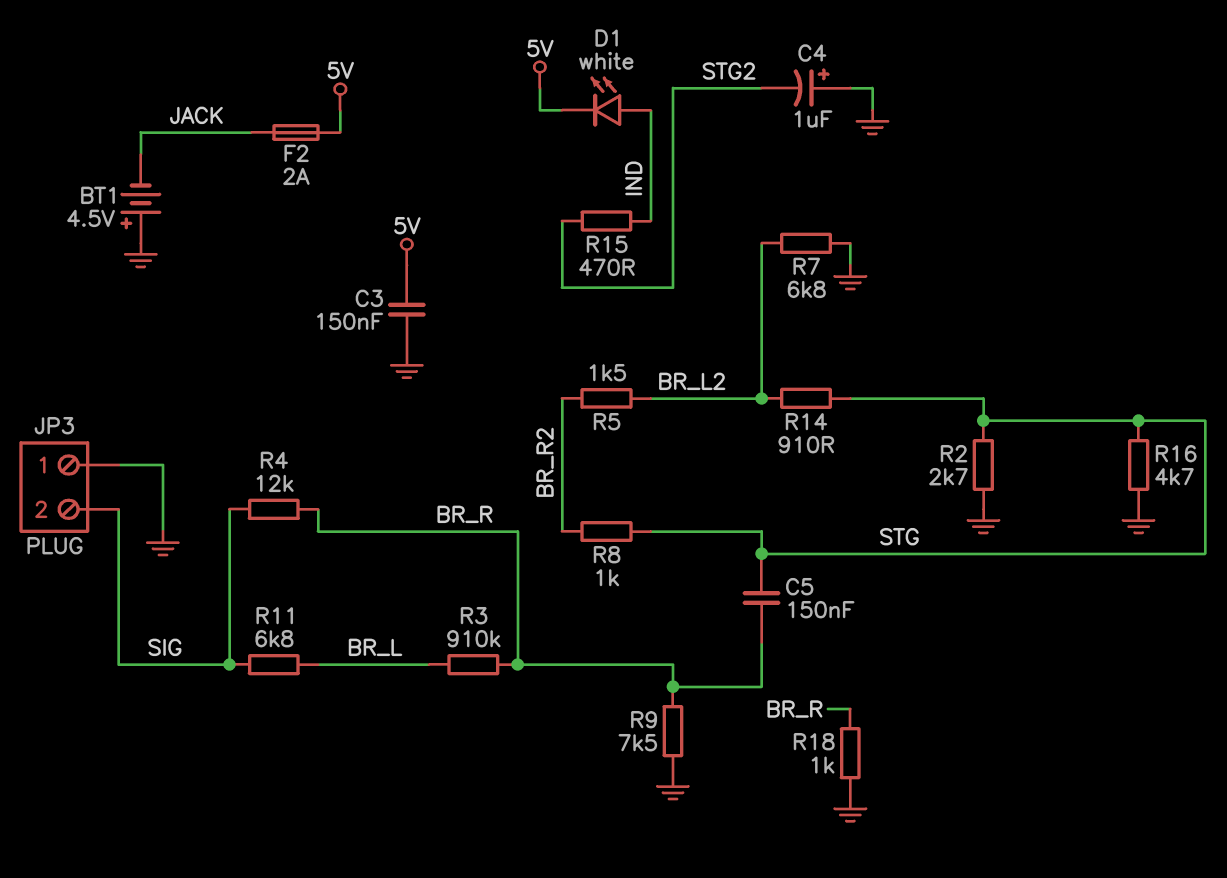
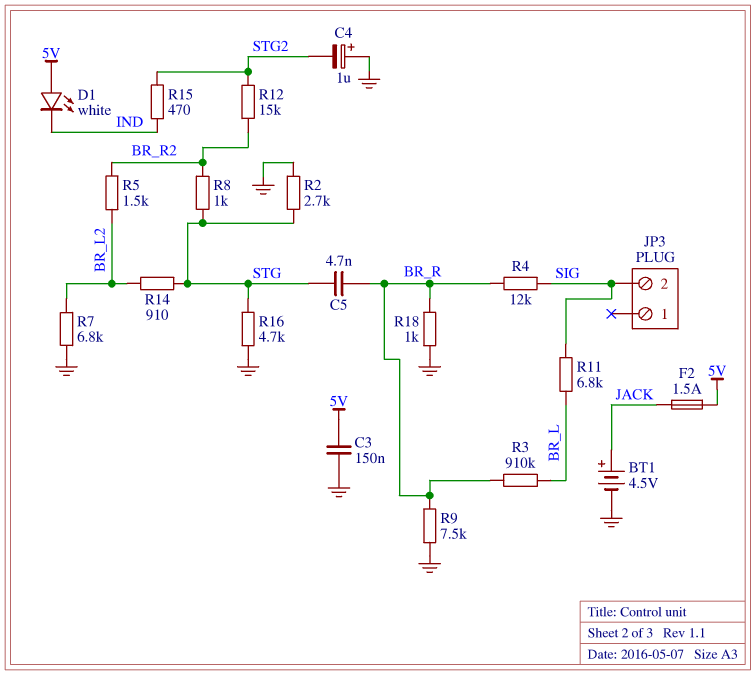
BT1: 4.5V (plus GND, minus JACK) -> 4.5V (plus JACK, minus GND)
C5: 150nF (BR_R, STG) -> 4.7nF (BR_R, STG)
D1: LED white (A IND, K 5V) -> LED white (A 5V, K IND)
F2: 2A (5V, JACK) -> 1.5A (5V, JACK)
JP3 pin 1: GND -> none
R12: none -> 15k (BR_R2, STG2)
************
Write out, exactly as shown, only the lines running from the one that contains "D1: LED white" to the last line above.

D1: LED white (A IND, K 5V) -> LED white (A 5V, K IND)
F2: 2A (5V, JACK) -> 1.5A (5V, JACK)
JP3 pin 1: GND -> none
R12: none -> 15k (BR_R2, STG2)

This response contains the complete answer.